Dataset entries
____________

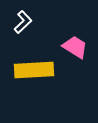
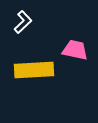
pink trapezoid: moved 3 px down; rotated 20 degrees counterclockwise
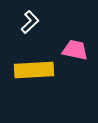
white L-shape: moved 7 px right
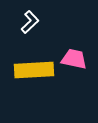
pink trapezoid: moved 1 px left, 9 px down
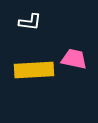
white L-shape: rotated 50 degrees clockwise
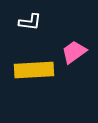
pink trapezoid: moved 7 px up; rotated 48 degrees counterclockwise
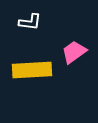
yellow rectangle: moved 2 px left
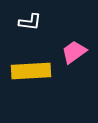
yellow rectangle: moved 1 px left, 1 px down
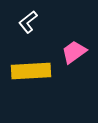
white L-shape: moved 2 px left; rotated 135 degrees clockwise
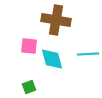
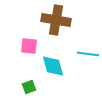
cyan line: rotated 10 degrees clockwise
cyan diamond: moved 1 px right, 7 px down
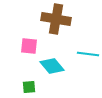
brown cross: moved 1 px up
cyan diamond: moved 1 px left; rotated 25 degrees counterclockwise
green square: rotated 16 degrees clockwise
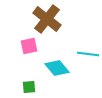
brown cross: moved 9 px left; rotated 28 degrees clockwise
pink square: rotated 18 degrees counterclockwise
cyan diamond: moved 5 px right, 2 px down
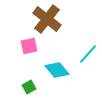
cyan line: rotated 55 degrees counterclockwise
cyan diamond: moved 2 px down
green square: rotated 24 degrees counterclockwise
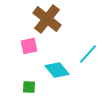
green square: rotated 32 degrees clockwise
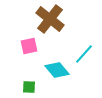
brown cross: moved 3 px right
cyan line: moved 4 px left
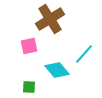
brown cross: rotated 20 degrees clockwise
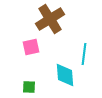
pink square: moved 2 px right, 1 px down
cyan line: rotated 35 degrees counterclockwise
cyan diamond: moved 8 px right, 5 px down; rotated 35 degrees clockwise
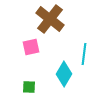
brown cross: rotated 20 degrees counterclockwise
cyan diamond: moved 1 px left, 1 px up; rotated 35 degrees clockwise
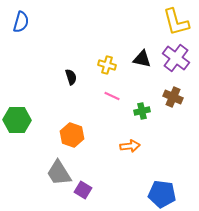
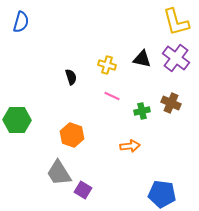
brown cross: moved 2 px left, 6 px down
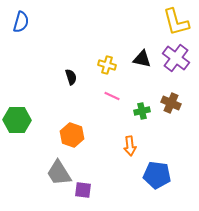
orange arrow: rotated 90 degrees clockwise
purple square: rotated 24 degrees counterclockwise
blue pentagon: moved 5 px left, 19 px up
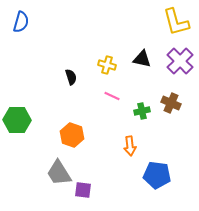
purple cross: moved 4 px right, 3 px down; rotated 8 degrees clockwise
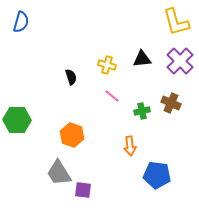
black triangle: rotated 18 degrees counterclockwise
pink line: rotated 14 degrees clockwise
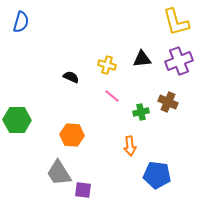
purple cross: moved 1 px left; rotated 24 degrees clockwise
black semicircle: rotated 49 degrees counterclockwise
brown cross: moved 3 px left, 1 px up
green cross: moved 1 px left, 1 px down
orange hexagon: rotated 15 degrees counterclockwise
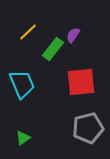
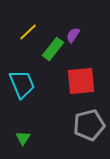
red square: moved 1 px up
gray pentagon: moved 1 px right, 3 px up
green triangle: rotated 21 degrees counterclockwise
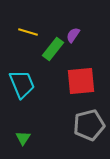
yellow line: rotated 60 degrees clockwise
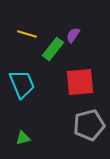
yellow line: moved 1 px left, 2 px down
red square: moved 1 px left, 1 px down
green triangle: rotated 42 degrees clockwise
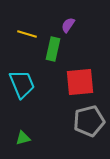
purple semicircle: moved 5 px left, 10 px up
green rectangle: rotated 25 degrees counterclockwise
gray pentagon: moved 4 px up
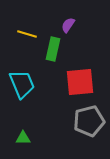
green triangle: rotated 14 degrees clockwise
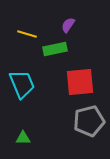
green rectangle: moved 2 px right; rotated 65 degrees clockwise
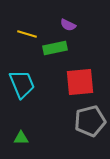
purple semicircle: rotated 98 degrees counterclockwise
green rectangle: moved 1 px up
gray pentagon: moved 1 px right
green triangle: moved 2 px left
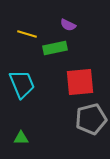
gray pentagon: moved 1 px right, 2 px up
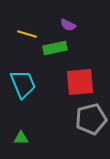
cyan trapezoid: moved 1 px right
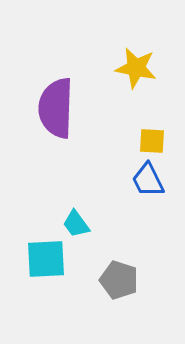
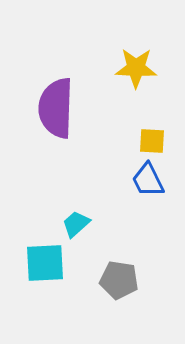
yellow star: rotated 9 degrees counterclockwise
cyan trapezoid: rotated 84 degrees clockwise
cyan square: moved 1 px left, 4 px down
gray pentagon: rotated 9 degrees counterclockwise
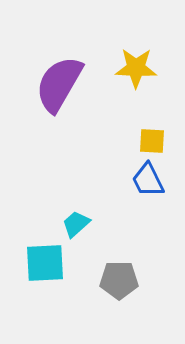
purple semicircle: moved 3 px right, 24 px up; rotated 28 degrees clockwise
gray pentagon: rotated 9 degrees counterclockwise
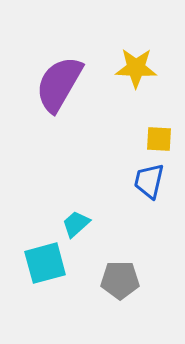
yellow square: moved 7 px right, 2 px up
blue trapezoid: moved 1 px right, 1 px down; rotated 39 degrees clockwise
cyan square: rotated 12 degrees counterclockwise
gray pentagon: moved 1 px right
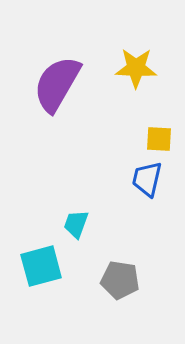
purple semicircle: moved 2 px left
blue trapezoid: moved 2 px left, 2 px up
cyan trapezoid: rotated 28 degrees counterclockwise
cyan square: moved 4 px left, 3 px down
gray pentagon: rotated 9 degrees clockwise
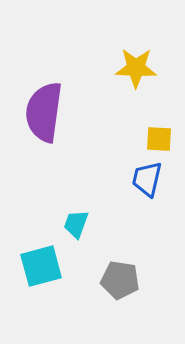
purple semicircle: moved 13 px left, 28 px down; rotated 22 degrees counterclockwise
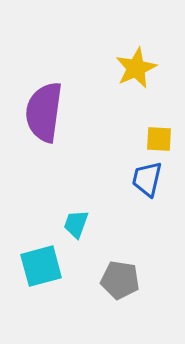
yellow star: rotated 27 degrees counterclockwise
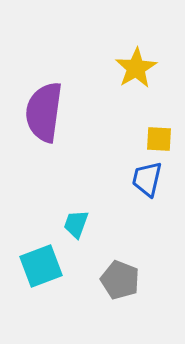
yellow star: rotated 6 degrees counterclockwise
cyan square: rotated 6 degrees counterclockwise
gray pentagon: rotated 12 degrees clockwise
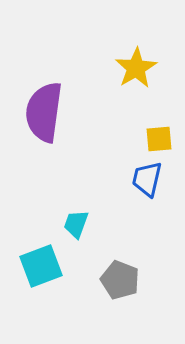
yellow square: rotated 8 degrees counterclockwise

____________

◆ **Stated task**:
Please reproduce every line of all the items above word for word, leaving out the pictures.

◆ **Result**:
pink trapezoid: moved 3 px down; rotated 20 degrees counterclockwise
white L-shape: moved 7 px right
pink trapezoid: moved 1 px left, 9 px down
white L-shape: rotated 50 degrees clockwise
pink trapezoid: moved 7 px up; rotated 48 degrees counterclockwise
yellow rectangle: moved 2 px left
yellow rectangle: moved 1 px left, 1 px down
white L-shape: moved 2 px left; rotated 135 degrees clockwise
cyan line: rotated 10 degrees clockwise
cyan diamond: moved 1 px right, 7 px down
brown cross: moved 1 px up
cyan diamond: moved 1 px left; rotated 25 degrees counterclockwise
green square: rotated 16 degrees clockwise
brown cross: moved 9 px left; rotated 28 degrees clockwise
pink square: rotated 18 degrees counterclockwise
cyan diamond: moved 5 px right, 2 px down
cyan line: rotated 55 degrees counterclockwise
cyan diamond: moved 2 px down
green square: rotated 24 degrees counterclockwise
green square: rotated 32 degrees clockwise
brown cross: moved 3 px right
cyan line: moved 4 px left
brown cross: rotated 20 degrees clockwise
pink square: moved 2 px right, 1 px down
cyan line: rotated 35 degrees counterclockwise
cyan diamond: moved 8 px right, 5 px down; rotated 35 degrees clockwise
brown cross: rotated 20 degrees counterclockwise
cyan diamond: moved 1 px left, 1 px up; rotated 35 degrees clockwise
brown cross: moved 2 px left, 6 px down
orange arrow: rotated 90 degrees clockwise
purple square: rotated 24 degrees counterclockwise
blue pentagon: moved 5 px left, 19 px up
purple cross: moved 4 px right, 3 px down; rotated 8 degrees clockwise
black triangle: rotated 18 degrees counterclockwise
pink line: rotated 14 degrees clockwise
purple cross: moved 1 px left; rotated 24 degrees clockwise
black semicircle: rotated 49 degrees counterclockwise
brown cross: moved 3 px left, 1 px up
green cross: moved 1 px left, 1 px down
orange hexagon: rotated 15 degrees counterclockwise
red square: moved 1 px up
gray pentagon: moved 1 px right, 3 px up
green triangle: rotated 21 degrees counterclockwise
yellow line: rotated 60 degrees clockwise
yellow line: moved 1 px left, 2 px down
red square: moved 1 px left, 1 px down
green triangle: rotated 42 degrees clockwise
purple semicircle: moved 5 px left, 10 px up
green rectangle: rotated 25 degrees counterclockwise
gray pentagon: moved 4 px up
green triangle: rotated 14 degrees clockwise
green rectangle: moved 2 px right; rotated 65 degrees clockwise
purple semicircle: rotated 98 degrees counterclockwise
green rectangle: moved 1 px up
gray pentagon: moved 1 px right
green triangle: moved 2 px left
gray pentagon: moved 1 px right, 2 px up
cyan trapezoid: moved 1 px right
yellow star: rotated 9 degrees counterclockwise
cyan trapezoid: rotated 84 degrees clockwise
cyan square: moved 1 px left, 4 px down
gray pentagon: rotated 9 degrees counterclockwise
purple semicircle: moved 3 px right, 24 px up; rotated 28 degrees clockwise
gray pentagon: rotated 9 degrees counterclockwise
yellow square: moved 7 px right, 2 px up
blue trapezoid: moved 1 px right, 1 px down; rotated 39 degrees clockwise
cyan square: rotated 12 degrees counterclockwise
gray pentagon: moved 1 px right
purple semicircle: moved 2 px left
blue trapezoid: moved 2 px left, 2 px up
cyan trapezoid: rotated 28 degrees counterclockwise
cyan square: moved 4 px left, 3 px down
gray pentagon: rotated 9 degrees clockwise
purple semicircle: moved 13 px left, 28 px down; rotated 22 degrees counterclockwise
yellow star: rotated 27 degrees counterclockwise
yellow star: rotated 6 degrees counterclockwise
cyan square: rotated 6 degrees counterclockwise
gray pentagon: rotated 12 degrees clockwise
yellow square: rotated 8 degrees counterclockwise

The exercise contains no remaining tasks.